───── MATERIAL SHOWN ─────

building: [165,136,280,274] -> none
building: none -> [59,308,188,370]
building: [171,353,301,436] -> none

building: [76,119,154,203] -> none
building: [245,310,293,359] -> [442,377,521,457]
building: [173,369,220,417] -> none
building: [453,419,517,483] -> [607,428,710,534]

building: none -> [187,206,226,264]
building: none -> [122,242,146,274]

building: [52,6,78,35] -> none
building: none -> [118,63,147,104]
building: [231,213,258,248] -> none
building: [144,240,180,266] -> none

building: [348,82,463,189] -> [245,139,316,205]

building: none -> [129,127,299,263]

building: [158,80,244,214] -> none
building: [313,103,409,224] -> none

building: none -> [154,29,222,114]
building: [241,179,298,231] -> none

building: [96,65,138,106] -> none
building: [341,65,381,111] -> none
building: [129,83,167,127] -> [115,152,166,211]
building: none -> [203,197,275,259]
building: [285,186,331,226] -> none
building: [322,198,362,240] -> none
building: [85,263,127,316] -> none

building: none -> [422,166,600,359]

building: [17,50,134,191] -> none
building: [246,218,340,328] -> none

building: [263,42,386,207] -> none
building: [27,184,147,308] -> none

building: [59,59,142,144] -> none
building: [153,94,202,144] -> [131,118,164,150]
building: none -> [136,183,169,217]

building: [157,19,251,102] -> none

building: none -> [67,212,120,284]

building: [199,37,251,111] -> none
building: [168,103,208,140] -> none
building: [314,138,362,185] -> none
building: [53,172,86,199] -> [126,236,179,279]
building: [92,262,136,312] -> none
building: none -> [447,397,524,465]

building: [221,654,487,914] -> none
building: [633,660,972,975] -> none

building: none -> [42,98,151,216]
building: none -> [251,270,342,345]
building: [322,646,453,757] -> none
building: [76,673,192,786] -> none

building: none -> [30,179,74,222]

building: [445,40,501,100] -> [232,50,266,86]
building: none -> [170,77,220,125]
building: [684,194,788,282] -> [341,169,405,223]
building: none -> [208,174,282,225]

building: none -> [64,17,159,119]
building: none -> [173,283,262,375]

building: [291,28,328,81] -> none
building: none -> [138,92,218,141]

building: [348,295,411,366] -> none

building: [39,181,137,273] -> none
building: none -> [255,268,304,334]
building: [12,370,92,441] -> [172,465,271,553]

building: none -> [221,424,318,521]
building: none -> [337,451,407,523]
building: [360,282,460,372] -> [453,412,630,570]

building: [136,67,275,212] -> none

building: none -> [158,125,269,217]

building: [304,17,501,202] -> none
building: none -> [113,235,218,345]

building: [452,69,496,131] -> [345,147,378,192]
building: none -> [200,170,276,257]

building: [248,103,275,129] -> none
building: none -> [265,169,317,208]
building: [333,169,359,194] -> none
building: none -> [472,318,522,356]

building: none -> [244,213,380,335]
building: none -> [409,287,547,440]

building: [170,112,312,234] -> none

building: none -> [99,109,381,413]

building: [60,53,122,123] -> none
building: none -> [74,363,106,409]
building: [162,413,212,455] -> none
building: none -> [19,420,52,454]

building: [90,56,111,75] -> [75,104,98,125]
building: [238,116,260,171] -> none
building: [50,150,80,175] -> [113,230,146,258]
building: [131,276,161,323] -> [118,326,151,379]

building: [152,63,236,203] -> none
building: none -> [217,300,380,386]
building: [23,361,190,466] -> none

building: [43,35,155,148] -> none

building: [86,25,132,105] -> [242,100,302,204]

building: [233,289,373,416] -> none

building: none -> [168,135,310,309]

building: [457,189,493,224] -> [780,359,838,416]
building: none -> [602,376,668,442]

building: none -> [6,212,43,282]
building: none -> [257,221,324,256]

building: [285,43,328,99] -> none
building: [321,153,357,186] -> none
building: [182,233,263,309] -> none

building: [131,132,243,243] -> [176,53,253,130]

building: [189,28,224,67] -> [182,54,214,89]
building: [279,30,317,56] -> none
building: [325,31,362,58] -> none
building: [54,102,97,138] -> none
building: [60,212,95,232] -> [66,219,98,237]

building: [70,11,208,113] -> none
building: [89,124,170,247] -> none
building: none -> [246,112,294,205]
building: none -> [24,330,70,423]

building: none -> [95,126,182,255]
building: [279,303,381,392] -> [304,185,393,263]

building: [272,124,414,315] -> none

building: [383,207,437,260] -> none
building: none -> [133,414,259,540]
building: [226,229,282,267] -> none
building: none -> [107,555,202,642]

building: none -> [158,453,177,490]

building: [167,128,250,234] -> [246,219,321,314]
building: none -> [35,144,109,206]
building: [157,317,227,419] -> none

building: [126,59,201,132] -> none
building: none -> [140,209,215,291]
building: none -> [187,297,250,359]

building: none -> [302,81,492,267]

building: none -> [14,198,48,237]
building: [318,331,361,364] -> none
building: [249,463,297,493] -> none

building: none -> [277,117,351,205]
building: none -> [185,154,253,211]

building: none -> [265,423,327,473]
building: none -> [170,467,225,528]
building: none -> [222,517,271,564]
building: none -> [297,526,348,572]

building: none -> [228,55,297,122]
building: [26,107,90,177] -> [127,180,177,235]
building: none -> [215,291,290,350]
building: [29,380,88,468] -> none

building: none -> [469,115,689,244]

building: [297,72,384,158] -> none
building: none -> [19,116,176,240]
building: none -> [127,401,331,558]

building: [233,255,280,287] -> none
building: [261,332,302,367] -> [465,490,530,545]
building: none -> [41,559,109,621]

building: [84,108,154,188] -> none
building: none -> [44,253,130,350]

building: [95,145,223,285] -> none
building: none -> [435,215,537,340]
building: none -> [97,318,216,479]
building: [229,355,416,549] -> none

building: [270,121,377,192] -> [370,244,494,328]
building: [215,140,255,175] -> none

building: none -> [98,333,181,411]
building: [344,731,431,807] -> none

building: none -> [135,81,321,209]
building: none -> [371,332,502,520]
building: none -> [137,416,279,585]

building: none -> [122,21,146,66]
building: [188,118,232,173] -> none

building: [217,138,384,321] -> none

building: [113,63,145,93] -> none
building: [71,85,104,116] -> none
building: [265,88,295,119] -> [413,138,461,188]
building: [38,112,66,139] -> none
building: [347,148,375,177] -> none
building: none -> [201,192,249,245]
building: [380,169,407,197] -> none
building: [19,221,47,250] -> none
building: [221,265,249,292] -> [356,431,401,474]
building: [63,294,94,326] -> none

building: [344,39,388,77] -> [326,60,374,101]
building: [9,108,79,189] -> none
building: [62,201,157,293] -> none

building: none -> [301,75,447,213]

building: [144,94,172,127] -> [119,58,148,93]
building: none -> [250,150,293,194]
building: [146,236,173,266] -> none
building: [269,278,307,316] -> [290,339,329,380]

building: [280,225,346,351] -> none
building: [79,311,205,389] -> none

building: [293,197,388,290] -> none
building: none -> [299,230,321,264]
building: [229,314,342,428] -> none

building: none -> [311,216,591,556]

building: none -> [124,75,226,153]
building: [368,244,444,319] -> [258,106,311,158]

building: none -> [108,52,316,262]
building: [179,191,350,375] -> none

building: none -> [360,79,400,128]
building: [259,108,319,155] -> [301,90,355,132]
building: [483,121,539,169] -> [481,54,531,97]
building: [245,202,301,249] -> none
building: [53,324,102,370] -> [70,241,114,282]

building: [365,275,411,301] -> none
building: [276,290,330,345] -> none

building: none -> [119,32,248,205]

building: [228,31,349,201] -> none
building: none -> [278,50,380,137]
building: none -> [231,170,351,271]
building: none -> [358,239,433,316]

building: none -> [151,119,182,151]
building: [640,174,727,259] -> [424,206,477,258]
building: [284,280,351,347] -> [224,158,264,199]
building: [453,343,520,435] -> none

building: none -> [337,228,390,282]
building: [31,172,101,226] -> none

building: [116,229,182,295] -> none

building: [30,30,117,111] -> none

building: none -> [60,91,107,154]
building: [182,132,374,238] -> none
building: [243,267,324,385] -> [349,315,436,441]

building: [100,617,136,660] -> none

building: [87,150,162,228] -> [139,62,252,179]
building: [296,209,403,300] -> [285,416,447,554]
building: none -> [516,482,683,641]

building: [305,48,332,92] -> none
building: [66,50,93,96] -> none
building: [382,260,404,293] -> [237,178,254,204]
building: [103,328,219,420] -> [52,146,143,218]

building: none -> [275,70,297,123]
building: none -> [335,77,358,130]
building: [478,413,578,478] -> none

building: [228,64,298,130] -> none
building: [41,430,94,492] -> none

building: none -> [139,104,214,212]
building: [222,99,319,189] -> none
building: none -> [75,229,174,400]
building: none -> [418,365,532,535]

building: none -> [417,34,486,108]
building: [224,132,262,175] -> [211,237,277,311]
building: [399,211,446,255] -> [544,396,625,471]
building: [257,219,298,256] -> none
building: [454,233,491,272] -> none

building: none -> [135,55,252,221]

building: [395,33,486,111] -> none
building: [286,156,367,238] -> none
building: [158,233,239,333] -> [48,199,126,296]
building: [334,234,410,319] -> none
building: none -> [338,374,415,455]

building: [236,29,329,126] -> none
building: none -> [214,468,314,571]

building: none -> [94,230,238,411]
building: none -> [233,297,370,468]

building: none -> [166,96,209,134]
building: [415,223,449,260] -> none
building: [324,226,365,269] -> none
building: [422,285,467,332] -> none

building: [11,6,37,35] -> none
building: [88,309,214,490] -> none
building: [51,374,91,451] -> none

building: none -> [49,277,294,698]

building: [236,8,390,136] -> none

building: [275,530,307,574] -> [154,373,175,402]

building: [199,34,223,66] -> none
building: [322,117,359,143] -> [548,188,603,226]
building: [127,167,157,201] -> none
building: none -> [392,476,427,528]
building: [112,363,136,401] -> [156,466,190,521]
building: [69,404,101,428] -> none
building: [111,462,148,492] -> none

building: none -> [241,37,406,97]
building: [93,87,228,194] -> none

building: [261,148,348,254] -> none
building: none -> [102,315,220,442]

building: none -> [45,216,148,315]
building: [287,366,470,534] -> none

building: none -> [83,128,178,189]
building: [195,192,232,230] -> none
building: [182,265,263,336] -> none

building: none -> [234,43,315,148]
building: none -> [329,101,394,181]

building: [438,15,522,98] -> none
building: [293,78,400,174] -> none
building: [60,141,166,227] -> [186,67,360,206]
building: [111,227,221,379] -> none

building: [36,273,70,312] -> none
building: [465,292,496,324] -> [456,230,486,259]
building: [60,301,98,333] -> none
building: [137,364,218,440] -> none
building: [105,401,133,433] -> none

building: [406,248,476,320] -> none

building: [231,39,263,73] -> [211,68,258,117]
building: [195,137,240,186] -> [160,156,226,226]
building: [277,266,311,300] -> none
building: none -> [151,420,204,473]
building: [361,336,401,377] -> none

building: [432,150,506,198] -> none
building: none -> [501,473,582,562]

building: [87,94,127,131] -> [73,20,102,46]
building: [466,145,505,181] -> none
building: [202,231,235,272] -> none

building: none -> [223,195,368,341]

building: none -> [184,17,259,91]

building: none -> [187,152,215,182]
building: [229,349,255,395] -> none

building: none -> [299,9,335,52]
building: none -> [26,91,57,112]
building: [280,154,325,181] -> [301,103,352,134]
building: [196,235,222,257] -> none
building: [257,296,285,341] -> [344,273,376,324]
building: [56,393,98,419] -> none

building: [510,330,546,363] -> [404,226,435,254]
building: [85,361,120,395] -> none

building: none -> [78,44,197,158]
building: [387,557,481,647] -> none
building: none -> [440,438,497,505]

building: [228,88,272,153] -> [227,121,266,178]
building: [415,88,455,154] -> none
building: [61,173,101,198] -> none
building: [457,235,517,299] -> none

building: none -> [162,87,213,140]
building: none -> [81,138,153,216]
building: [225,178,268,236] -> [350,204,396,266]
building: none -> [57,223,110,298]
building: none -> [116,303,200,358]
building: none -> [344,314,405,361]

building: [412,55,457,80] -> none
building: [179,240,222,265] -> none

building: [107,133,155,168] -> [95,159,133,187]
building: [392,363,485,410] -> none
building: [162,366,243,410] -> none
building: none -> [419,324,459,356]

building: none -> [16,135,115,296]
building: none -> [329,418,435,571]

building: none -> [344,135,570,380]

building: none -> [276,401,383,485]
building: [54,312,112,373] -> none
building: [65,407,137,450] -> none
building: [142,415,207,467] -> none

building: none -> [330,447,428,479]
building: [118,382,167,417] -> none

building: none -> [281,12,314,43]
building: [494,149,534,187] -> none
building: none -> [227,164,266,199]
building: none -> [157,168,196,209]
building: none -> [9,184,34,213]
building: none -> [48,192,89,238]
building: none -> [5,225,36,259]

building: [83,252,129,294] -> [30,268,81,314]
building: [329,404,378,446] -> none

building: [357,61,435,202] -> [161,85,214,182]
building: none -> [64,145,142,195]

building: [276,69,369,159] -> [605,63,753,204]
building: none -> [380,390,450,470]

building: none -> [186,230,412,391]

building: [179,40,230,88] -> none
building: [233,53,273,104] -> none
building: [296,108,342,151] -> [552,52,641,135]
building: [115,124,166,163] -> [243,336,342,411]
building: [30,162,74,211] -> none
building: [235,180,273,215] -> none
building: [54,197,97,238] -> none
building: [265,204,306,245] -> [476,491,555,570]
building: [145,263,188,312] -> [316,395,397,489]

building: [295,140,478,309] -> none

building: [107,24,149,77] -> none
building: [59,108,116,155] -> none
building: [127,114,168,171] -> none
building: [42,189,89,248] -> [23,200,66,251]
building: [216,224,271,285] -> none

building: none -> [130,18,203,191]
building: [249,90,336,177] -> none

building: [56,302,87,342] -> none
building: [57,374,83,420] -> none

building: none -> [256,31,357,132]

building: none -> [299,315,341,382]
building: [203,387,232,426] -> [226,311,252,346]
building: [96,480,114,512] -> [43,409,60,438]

─────

#### WORK INSTRUCTIONS
Lines from the start of the entries through the one containing "building: [173,369,220,417] -> none" are to be set down again exactly, both ends included.

#### TASK ANSWER
building: [165,136,280,274] -> none
building: none -> [59,308,188,370]
building: [171,353,301,436] -> none

building: [76,119,154,203] -> none
building: [245,310,293,359] -> [442,377,521,457]
building: [173,369,220,417] -> none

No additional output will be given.